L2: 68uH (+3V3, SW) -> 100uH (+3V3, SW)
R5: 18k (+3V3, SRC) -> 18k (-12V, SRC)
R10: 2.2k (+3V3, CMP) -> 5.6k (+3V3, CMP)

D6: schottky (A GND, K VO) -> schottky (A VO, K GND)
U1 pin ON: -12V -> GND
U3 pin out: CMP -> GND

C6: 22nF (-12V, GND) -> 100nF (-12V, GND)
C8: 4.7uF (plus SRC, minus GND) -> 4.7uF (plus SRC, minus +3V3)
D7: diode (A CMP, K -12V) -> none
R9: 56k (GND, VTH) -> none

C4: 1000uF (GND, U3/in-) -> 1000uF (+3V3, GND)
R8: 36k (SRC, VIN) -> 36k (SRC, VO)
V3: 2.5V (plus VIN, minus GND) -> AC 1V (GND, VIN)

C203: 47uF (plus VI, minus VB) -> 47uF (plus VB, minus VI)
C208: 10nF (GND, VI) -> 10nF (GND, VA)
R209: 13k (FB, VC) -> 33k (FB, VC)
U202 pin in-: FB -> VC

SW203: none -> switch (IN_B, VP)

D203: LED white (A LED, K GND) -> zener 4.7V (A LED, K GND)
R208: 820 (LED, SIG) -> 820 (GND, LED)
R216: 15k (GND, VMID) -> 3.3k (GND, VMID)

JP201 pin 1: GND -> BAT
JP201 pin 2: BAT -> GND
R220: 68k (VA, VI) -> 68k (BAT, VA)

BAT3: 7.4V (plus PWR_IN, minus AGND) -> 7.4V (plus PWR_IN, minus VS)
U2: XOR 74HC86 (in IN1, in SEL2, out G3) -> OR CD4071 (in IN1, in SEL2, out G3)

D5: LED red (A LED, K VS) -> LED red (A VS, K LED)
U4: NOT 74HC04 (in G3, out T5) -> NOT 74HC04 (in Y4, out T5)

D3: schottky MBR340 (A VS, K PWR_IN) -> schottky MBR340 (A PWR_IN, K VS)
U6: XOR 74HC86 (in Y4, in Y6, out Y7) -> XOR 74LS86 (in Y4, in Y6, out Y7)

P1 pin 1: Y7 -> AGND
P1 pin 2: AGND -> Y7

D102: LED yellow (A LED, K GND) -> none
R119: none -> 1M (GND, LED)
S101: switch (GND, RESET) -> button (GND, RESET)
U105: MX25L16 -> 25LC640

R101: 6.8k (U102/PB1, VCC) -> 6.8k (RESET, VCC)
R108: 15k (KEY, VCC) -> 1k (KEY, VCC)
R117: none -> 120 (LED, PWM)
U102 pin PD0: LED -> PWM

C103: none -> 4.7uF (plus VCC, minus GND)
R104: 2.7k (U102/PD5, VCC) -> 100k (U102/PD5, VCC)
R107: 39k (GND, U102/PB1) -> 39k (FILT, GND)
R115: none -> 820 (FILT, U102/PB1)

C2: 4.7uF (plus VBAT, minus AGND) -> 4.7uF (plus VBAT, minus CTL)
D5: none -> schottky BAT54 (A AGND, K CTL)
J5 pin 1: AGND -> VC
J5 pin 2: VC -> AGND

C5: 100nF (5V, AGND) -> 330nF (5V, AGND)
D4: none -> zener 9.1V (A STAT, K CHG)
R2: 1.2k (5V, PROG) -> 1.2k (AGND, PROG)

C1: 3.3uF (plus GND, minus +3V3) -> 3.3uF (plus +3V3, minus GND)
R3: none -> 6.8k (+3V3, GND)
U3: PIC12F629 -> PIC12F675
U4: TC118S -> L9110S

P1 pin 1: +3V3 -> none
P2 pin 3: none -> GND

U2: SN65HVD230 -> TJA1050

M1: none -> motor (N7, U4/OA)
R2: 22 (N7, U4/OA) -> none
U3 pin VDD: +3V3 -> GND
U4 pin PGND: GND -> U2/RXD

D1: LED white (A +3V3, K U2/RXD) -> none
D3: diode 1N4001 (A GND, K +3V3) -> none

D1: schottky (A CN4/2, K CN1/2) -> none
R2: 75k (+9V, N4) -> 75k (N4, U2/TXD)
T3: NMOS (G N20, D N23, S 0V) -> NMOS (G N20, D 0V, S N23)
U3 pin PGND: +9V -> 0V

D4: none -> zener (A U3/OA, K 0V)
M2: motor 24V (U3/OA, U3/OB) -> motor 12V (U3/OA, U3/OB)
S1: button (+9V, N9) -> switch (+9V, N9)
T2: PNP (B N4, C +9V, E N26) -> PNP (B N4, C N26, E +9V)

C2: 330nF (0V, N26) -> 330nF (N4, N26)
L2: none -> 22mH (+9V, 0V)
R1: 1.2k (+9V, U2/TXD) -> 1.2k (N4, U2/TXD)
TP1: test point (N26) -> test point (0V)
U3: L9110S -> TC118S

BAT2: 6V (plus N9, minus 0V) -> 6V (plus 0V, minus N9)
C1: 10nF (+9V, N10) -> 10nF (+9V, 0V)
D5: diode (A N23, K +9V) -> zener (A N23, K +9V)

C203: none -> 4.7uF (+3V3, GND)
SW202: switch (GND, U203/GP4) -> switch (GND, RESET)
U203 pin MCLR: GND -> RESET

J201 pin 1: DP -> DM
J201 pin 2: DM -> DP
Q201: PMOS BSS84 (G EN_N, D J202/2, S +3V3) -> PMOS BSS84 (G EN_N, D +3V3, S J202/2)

################

PROBLEM: Please copy, exactly as written, every line in the listing above from the line with "R5: 18k (+3V3, SRC) -> 18k (-12V, SRC)" up to and including the line with "R107: 39k (GND, U102/PB1) -> 39k (FILT, GND)".

SOLUTION TO THE PROBLEM:
R5: 18k (+3V3, SRC) -> 18k (-12V, SRC)
R10: 2.2k (+3V3, CMP) -> 5.6k (+3V3, CMP)

D6: schottky (A GND, K VO) -> schottky (A VO, K GND)
U1 pin ON: -12V -> GND
U3 pin out: CMP -> GND

C6: 22nF (-12V, GND) -> 100nF (-12V, GND)
C8: 4.7uF (plus SRC, minus GND) -> 4.7uF (plus SRC, minus +3V3)
D7: diode (A CMP, K -12V) -> none
R9: 56k (GND, VTH) -> none

C4: 1000uF (GND, U3/in-) -> 1000uF (+3V3, GND)
R8: 36k (SRC, VIN) -> 36k (SRC, VO)
V3: 2.5V (plus VIN, minus GND) -> AC 1V (GND, VIN)

C203: 47uF (plus VI, minus VB) -> 47uF (plus VB, minus VI)
C208: 10nF (GND, VI) -> 10nF (GND, VA)
R209: 13k (FB, VC) -> 33k (FB, VC)
U202 pin in-: FB -> VC

SW203: none -> switch (IN_B, VP)

D203: LED white (A LED, K GND) -> zener 4.7V (A LED, K GND)
R208: 820 (LED, SIG) -> 820 (GND, LED)
R216: 15k (GND, VMID) -> 3.3k (GND, VMID)

JP201 pin 1: GND -> BAT
JP201 pin 2: BAT -> GND
R220: 68k (VA, VI) -> 68k (BAT, VA)

BAT3: 7.4V (plus PWR_IN, minus AGND) -> 7.4V (plus PWR_IN, minus VS)
U2: XOR 74HC86 (in IN1, in SEL2, out G3) -> OR CD4071 (in IN1, in SEL2, out G3)

D5: LED red (A LED, K VS) -> LED red (A VS, K LED)
U4: NOT 74HC04 (in G3, out T5) -> NOT 74HC04 (in Y4, out T5)

D3: schottky MBR340 (A VS, K PWR_IN) -> schottky MBR340 (A PWR_IN, K VS)
U6: XOR 74HC86 (in Y4, in Y6, out Y7) -> XOR 74LS86 (in Y4, in Y6, out Y7)

P1 pin 1: Y7 -> AGND
P1 pin 2: AGND -> Y7

D102: LED yellow (A LED, K GND) -> none
R119: none -> 1M (GND, LED)
S101: switch (GND, RESET) -> button (GND, RESET)
U105: MX25L16 -> 25LC640

R101: 6.8k (U102/PB1, VCC) -> 6.8k (RESET, VCC)
R108: 15k (KEY, VCC) -> 1k (KEY, VCC)
R117: none -> 120 (LED, PWM)
U102 pin PD0: LED -> PWM

C103: none -> 4.7uF (plus VCC, minus GND)
R104: 2.7k (U102/PD5, VCC) -> 100k (U102/PD5, VCC)
R107: 39k (GND, U102/PB1) -> 39k (FILT, GND)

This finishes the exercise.